** YOUR ASSIGNMENT **
The copy should begin at the line containing "none -> orange tile D4:D5 level 1" and end at the last line of the material. Please reproduce those lines exactly and keep pictures out.

** MATERIAL PROVIDED **

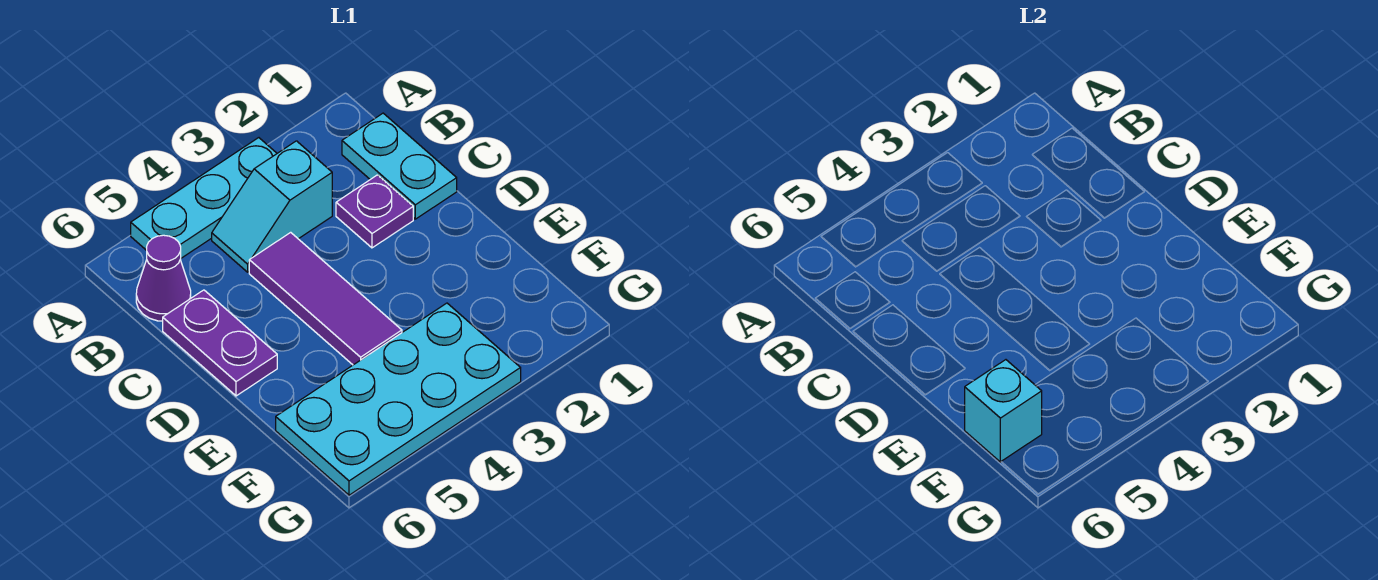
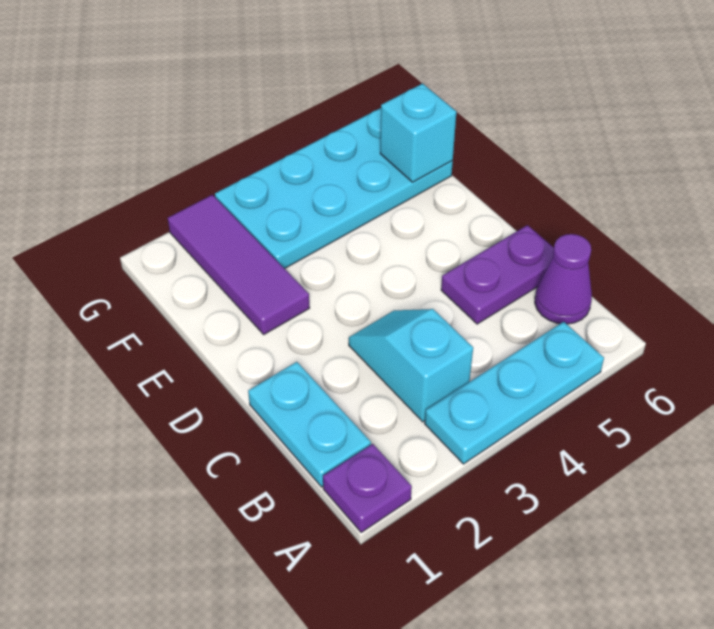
cyan slope B3:B4 level 1 top 3 -> cyan slope B3:C3 level 1 top B
purple plate C2 level 1 -> purple plate A1 level 1
purple tile C4:E4 level 1 -> purple tile E2:G2 level 1
purple plate C6:D6 level 1 -> purple plate C5:C6 level 1

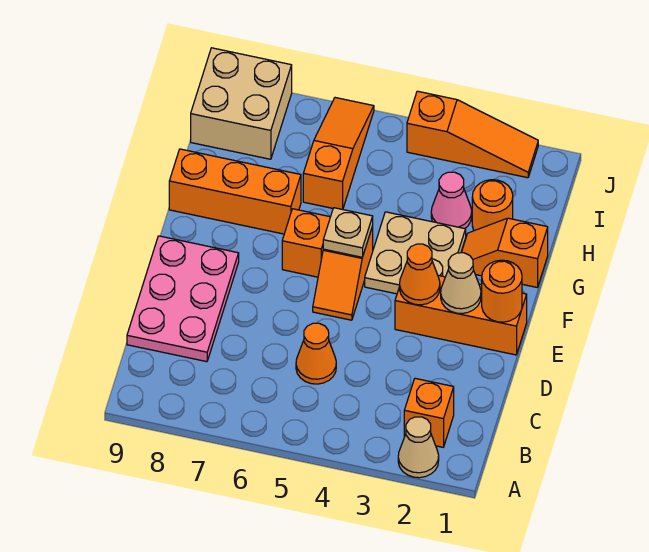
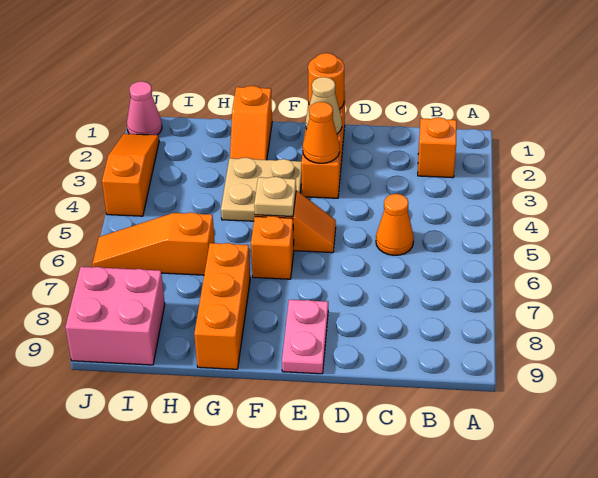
tan cone A2 level 1 -> none
pink plate C8:E9 level 1 -> pink plate E8:E9 level 1
orange round brick H2 level 1 -> none
pink cone H3 level 1 -> pink cone J1 level 1
tan brick I8:J9 level 1 -> pink brick I8:J9 level 1

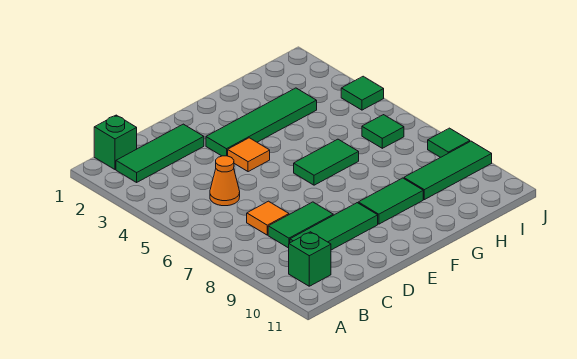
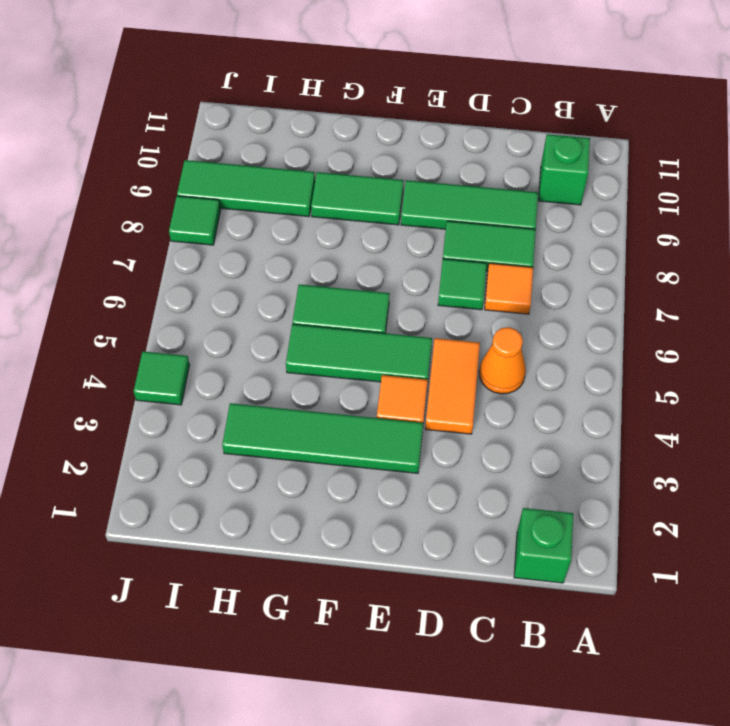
green tile B2:D2 level 1 -> green tile E5:G5 level 1
none -> orange tile D4:D5 level 1
green tile I6 level 1 -> green tile D7 level 1

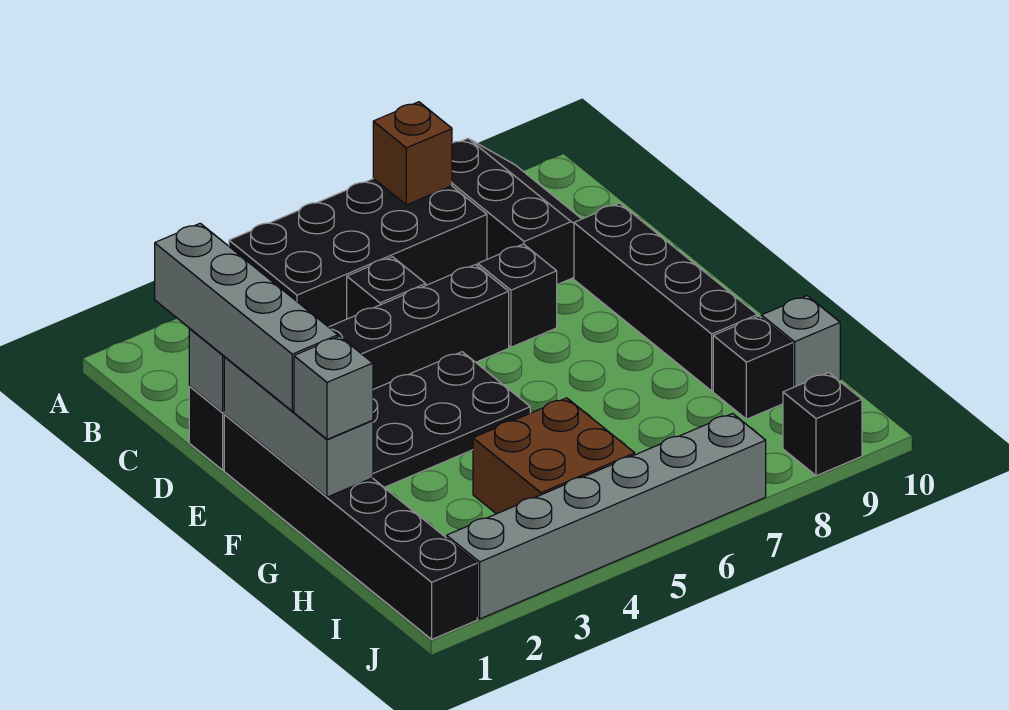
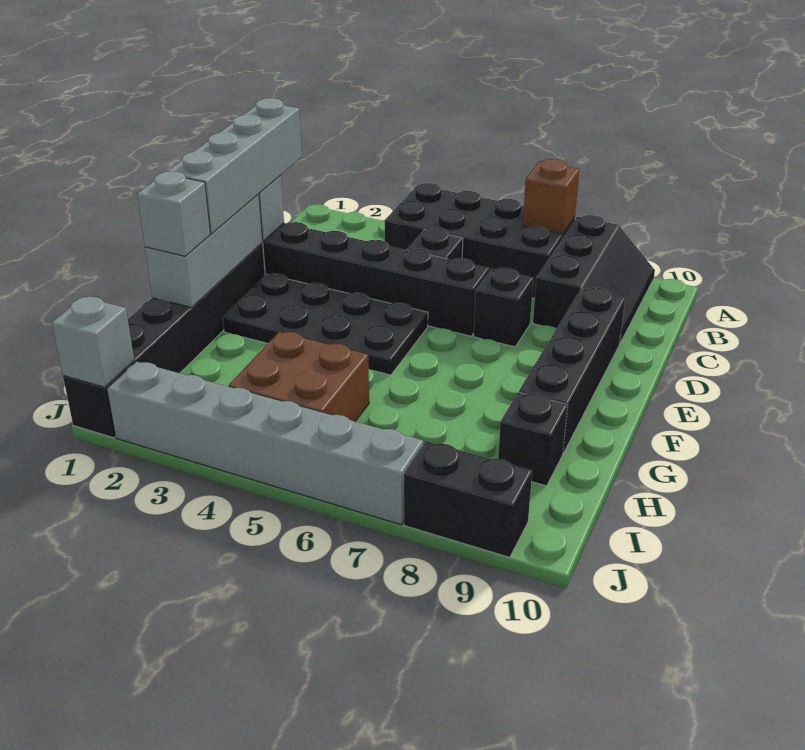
grey brick H10 level 1 -> grey brick J1 level 2
black brick J9 level 1 -> black brick J8:J9 level 1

** RESULT OF THE EXERCISE **
none -> orange tile D4:D5 level 1
green tile I6 level 1 -> green tile D7 level 1

grey brick H10 level 1 -> grey brick J1 level 2
black brick J9 level 1 -> black brick J8:J9 level 1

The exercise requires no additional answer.